## Work to complete
An exact restatement of the data below, with the pictures removed, is the required answer.

## Stored data

== Segment start ==

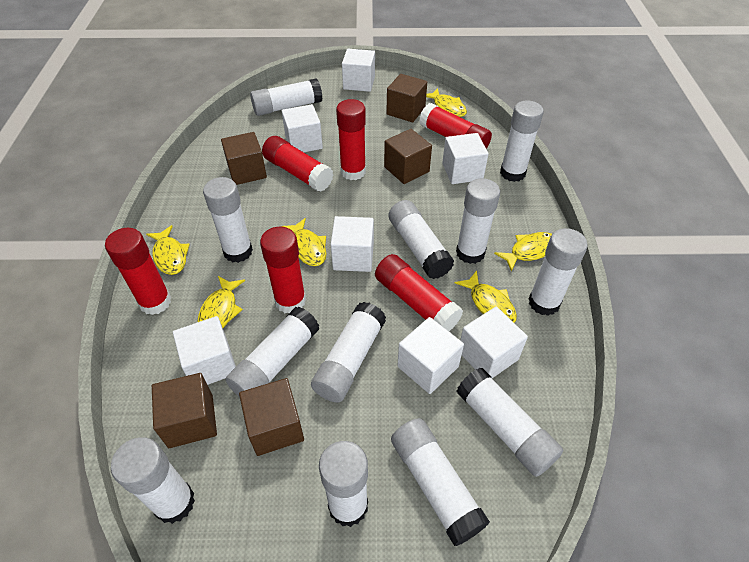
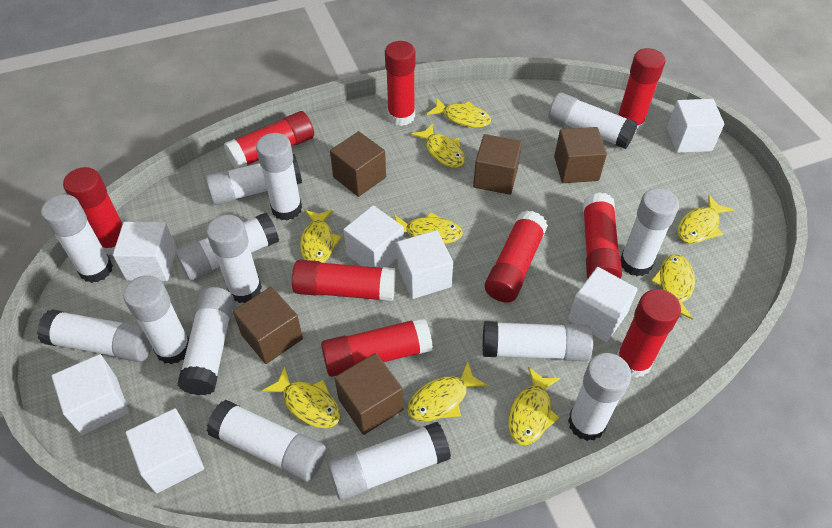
red glue stick: 6 -> 9
white glue stick: 12 -> 14
yellow fish: 6 -> 9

== Segment end ==

## Answer to the problem
red glue stick: 6 -> 9
white glue stick: 12 -> 14
yellow fish: 6 -> 9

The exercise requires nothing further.